[Excerpts from a dataset]
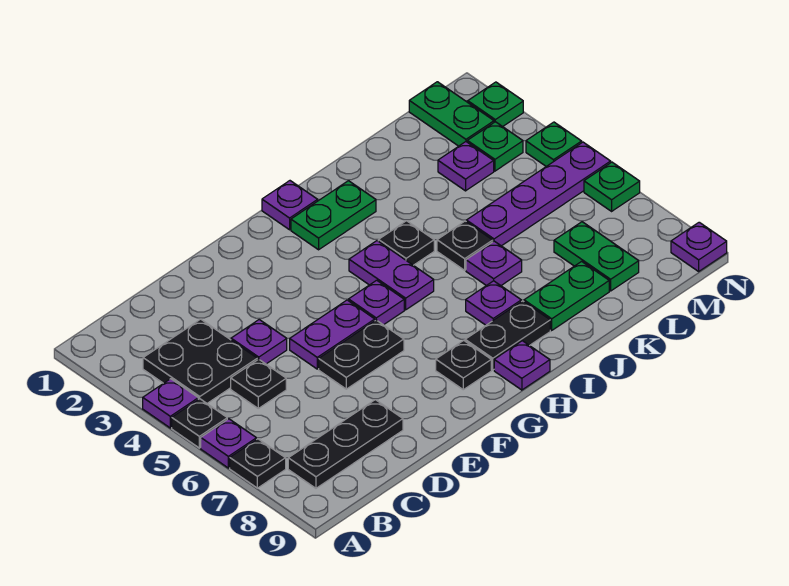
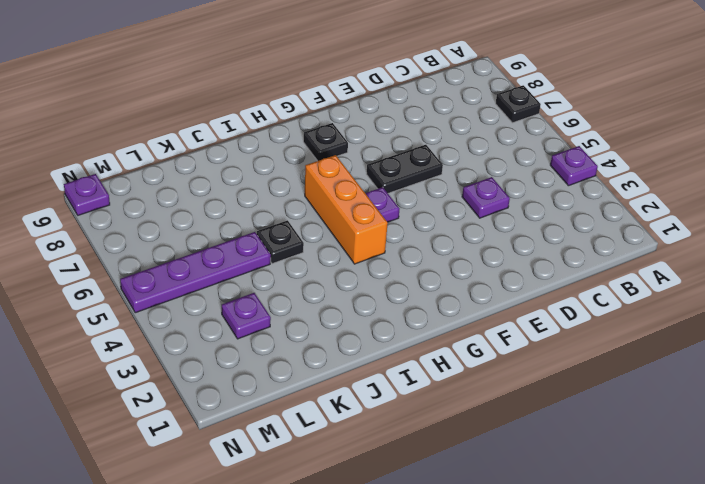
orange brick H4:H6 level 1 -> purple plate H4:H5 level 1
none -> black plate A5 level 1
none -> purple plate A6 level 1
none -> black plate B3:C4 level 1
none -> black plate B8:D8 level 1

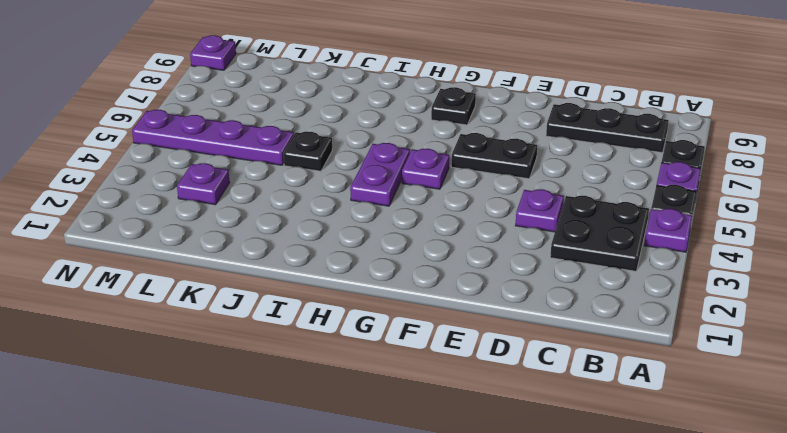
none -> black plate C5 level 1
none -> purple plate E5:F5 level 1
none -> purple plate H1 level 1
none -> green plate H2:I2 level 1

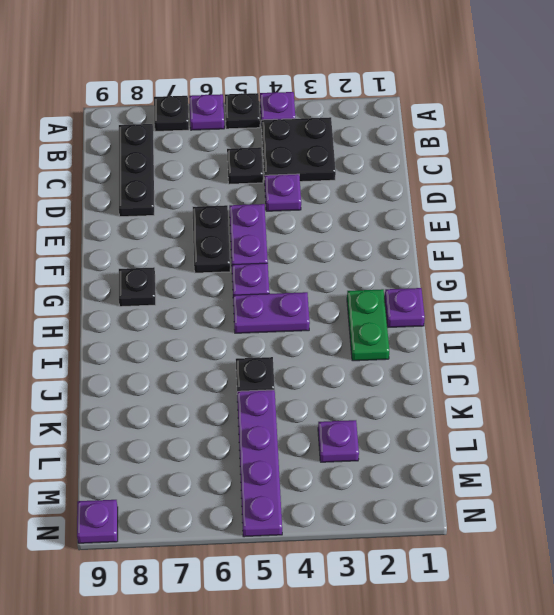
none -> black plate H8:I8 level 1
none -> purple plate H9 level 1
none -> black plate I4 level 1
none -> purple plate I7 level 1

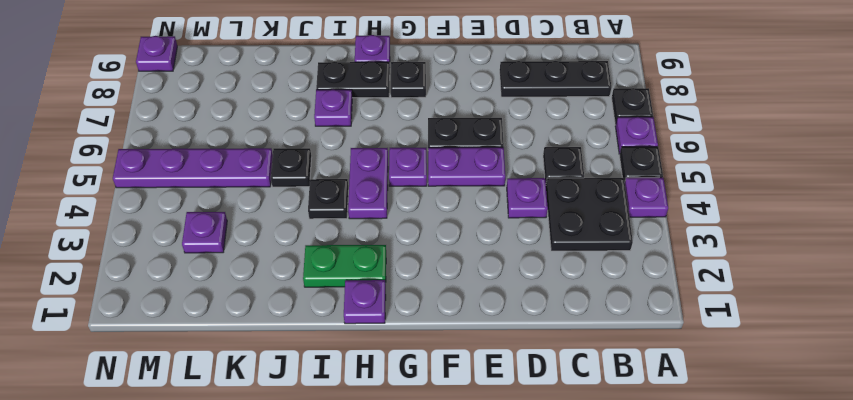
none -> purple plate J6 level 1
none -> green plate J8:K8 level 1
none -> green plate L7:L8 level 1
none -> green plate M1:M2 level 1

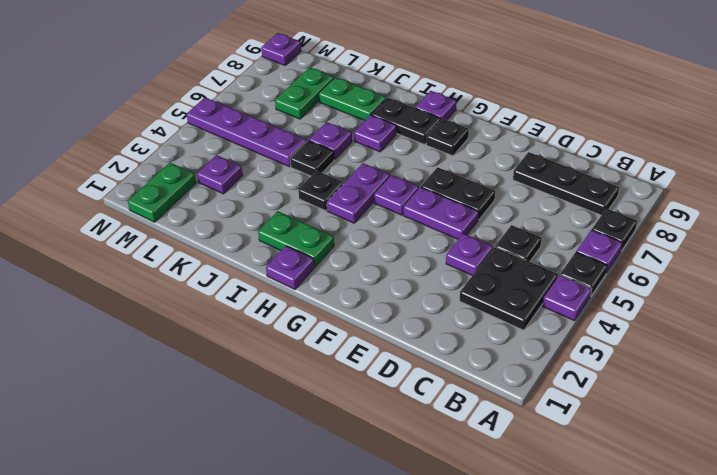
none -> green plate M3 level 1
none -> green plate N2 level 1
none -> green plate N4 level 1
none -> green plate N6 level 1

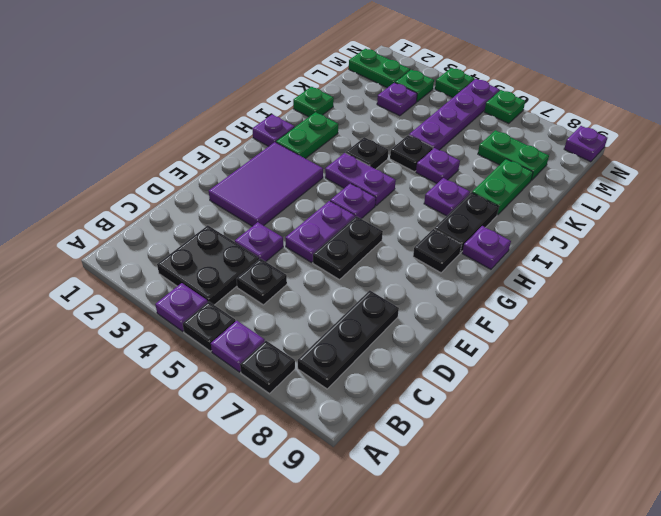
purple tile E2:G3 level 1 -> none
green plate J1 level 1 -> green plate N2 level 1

§ Task instructions
The result is an exact copy of the lines from the one holding "none -> green plate N6 level 1" through the final line of the data above, both ends included, minus the pictures.

§ Result for this exercise
none -> green plate N6 level 1

purple tile E2:G3 level 1 -> none
green plate J1 level 1 -> green plate N2 level 1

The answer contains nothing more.